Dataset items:

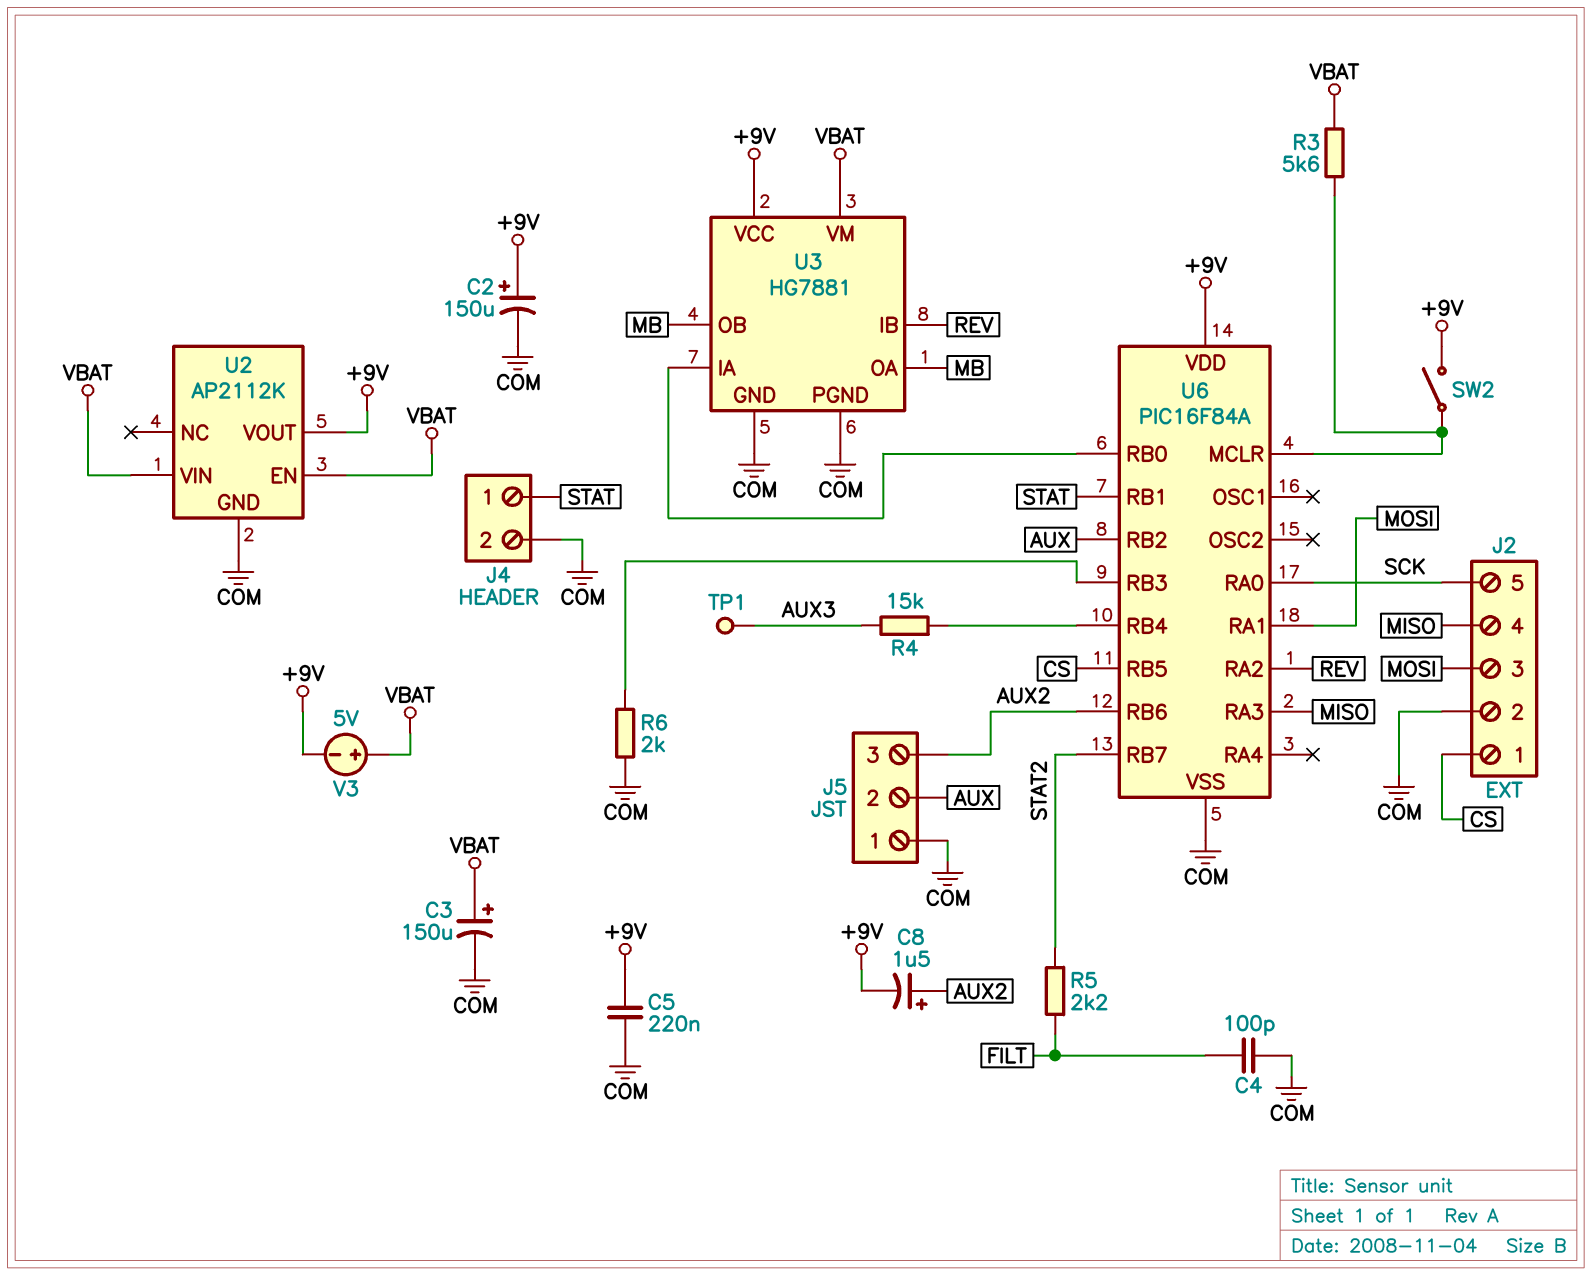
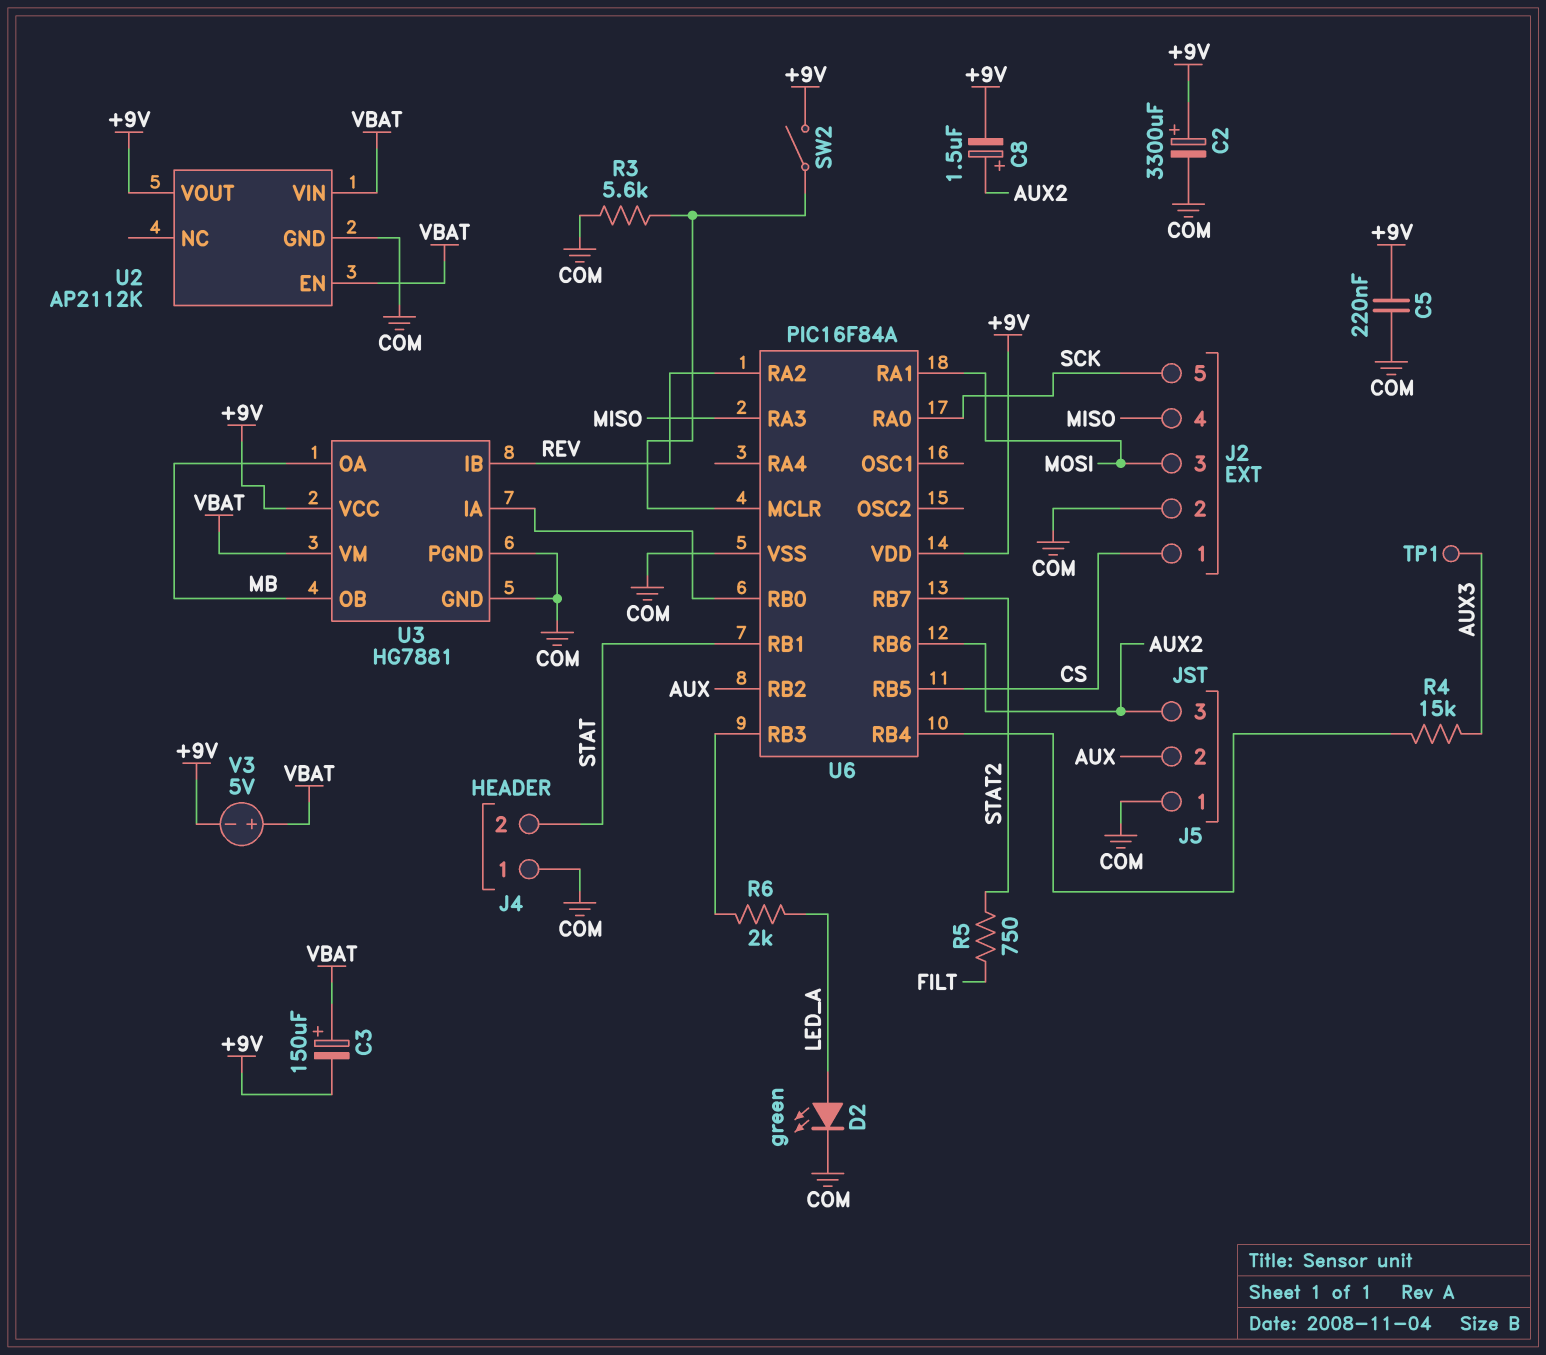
C2: 150uF (plus +9V, minus COM) -> 3300uF (plus +9V, minus COM)
C3: 150uF (plus VBAT, minus COM) -> 150uF (plus VBAT, minus +9V)
C4: 100pF (COM, FILT) -> none
D2: none -> LED green (A LED_A, K COM)
J4 pin 1: STAT -> COM
J4 pin 2: COM -> STAT
R3: 5.6k (U6/MCLR, VBAT) -> 5.6k (COM, U6/MCLR)
R5: 2.2k (FILT, STAT2) -> 750 (FILT, STAT2)
R6: 2k (COM, U6/RB3) -> 2k (LED_A, U6/RB3)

* **What you will do**
Without the pictures, return the records above exactly as given.

* **Output for this exercise**
C2: 150uF (plus +9V, minus COM) -> 3300uF (plus +9V, minus COM)
C3: 150uF (plus VBAT, minus COM) -> 150uF (plus VBAT, minus +9V)
C4: 100pF (COM, FILT) -> none
D2: none -> LED green (A LED_A, K COM)
J4 pin 1: STAT -> COM
J4 pin 2: COM -> STAT
R3: 5.6k (U6/MCLR, VBAT) -> 5.6k (COM, U6/MCLR)
R5: 2.2k (FILT, STAT2) -> 750 (FILT, STAT2)
R6: 2k (COM, U6/RB3) -> 2k (LED_A, U6/RB3)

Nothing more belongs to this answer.